Task item:
All lines from the entries below that contain the string "COIL" should be copied out.

[Opening Records shown section]

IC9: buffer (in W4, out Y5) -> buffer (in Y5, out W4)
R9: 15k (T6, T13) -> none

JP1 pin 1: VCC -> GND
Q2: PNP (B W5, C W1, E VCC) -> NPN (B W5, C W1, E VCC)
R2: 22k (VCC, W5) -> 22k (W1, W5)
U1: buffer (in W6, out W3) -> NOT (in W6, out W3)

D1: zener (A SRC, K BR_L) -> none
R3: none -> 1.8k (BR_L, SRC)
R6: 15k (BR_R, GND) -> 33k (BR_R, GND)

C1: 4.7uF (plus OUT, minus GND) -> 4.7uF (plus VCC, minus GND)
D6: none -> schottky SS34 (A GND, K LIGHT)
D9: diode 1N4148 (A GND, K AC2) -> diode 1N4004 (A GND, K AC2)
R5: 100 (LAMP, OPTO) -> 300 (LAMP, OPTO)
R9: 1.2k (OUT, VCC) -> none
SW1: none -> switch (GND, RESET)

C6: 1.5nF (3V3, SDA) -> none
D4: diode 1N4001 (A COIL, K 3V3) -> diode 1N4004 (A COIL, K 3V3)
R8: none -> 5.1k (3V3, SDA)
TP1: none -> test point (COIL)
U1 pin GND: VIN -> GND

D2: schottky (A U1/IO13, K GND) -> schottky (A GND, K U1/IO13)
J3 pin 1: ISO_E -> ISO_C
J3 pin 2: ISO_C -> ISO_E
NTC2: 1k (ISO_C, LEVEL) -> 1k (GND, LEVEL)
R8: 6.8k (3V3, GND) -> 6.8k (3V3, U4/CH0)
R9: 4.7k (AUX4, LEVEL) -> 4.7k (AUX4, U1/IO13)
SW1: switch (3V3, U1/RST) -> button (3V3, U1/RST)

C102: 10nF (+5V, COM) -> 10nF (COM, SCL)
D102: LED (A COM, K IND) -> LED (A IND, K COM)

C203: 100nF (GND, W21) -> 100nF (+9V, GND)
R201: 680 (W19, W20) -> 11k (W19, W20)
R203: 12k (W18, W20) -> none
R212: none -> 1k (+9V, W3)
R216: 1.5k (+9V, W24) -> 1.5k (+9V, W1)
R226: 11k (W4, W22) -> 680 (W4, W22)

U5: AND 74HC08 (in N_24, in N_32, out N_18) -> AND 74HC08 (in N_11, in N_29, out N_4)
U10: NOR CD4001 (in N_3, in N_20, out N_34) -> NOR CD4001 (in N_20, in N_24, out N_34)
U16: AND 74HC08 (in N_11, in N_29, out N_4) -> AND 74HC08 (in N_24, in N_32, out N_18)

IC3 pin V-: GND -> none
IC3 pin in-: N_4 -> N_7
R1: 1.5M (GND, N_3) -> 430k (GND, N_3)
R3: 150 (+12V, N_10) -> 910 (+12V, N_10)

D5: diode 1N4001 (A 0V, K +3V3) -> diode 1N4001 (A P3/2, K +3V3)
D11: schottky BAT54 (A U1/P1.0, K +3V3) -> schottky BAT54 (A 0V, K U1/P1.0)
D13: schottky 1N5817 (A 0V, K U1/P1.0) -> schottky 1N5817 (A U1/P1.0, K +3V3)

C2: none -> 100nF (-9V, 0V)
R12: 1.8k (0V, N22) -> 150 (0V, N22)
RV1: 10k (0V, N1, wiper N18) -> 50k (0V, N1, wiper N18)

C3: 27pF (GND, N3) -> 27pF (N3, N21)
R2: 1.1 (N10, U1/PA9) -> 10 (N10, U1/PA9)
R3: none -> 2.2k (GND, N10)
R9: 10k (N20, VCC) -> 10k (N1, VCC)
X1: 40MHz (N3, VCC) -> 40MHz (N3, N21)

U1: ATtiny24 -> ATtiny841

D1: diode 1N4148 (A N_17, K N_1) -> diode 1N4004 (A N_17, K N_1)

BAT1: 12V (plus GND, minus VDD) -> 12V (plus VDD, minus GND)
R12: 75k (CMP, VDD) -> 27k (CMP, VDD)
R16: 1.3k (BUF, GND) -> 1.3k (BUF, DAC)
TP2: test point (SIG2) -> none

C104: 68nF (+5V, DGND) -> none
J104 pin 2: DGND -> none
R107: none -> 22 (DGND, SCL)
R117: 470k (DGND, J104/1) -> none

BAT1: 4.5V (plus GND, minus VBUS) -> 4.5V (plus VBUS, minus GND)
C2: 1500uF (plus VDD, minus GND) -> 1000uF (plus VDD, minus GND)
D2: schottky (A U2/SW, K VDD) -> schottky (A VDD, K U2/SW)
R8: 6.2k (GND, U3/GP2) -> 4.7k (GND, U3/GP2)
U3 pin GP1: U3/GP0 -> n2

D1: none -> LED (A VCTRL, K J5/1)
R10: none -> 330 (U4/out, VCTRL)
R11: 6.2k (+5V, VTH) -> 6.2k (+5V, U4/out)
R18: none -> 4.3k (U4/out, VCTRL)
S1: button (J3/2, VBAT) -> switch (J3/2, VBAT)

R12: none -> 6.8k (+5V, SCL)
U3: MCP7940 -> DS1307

[Closing Records shown section]

Exercise response:
D4: diode 1N4001 (A COIL, K 3V3) -> diode 1N4004 (A COIL, K 3V3)
TP1: none -> test point (COIL)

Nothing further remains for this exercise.